## TASK TO CARRY OUT
Exactly transcribe the line that holds "[375 275 454 333]" and every remaining line of the records, up to and including the final one, with nothing else.

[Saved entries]
━━━━━━━━
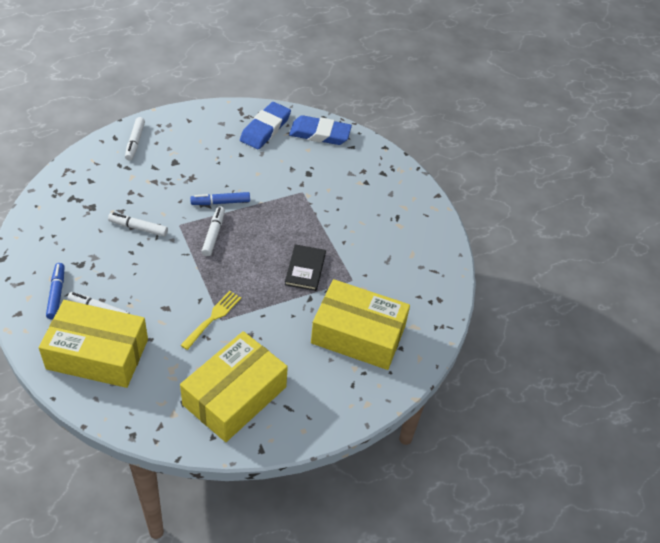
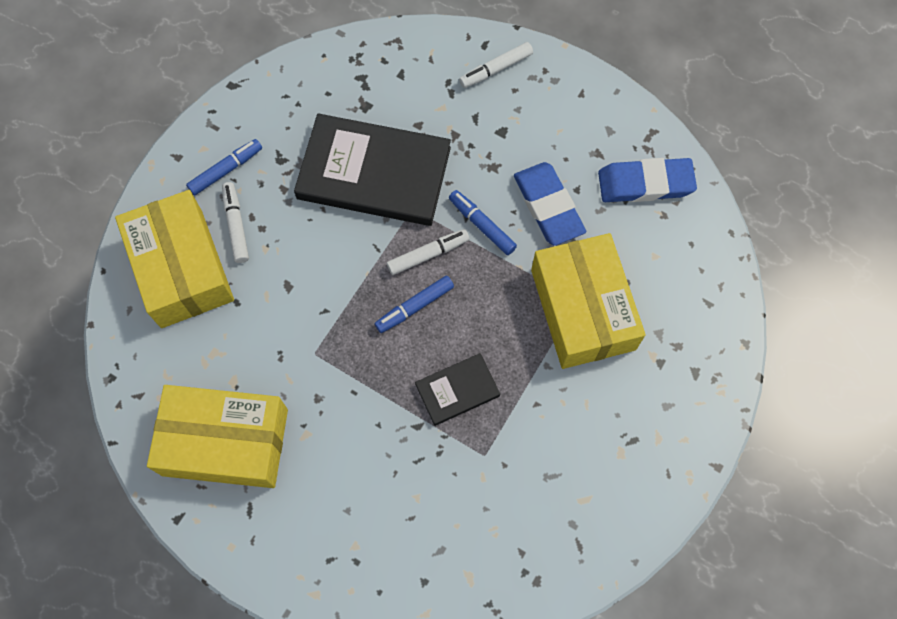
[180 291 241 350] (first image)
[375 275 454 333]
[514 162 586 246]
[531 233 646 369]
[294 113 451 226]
━━━━━━━━
## TASK SOLUTION
[375 275 454 333]
[514 162 586 246]
[531 233 646 369]
[294 113 451 226]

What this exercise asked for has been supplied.